* [Work item]
In the records that come next, find every line with "camera". Return those lines.

* [Source records]
((

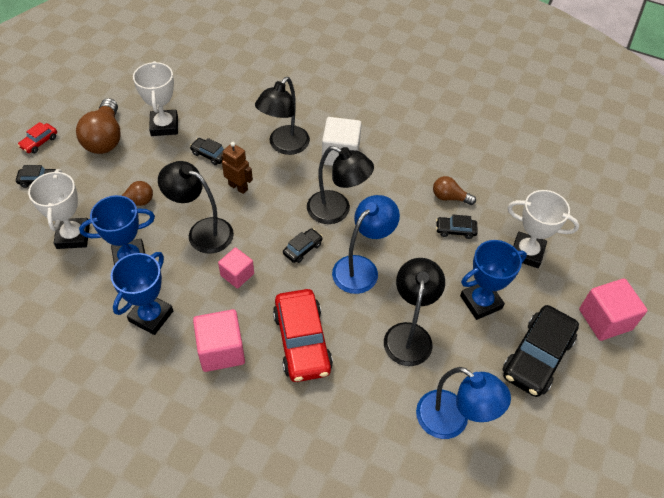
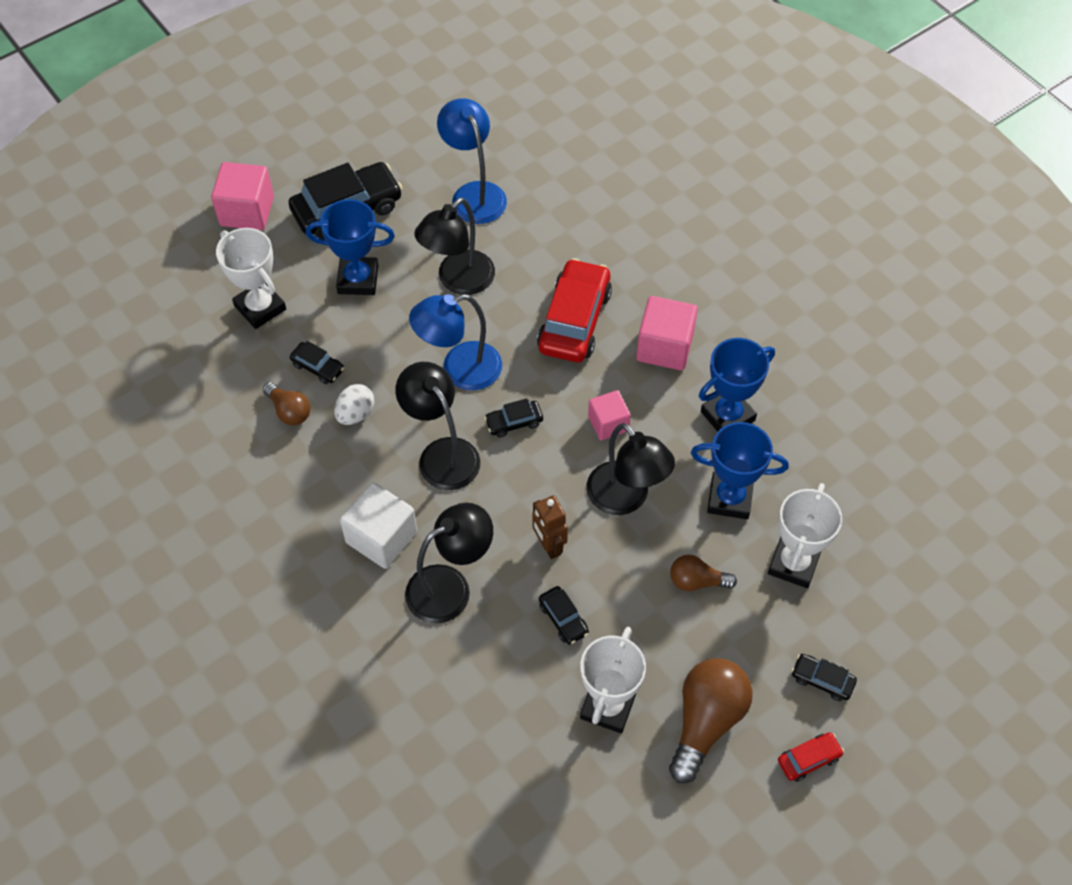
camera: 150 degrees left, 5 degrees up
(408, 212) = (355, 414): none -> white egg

))
((

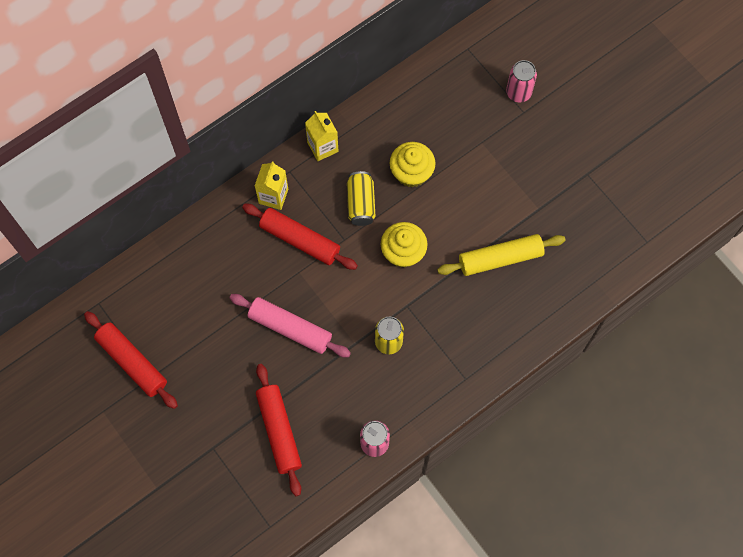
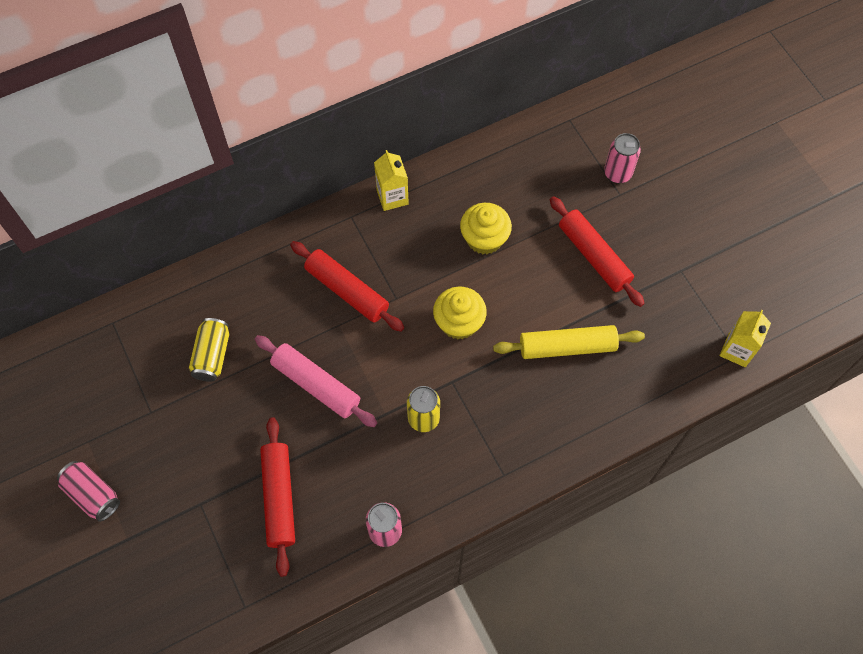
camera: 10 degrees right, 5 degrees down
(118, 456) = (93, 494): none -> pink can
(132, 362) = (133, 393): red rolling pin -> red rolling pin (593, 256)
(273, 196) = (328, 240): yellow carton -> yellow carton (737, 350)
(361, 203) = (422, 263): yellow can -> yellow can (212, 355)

))

* [Response area]
camera: 150 degrees left, 5 degrees up
camera: 10 degrees right, 5 degrees down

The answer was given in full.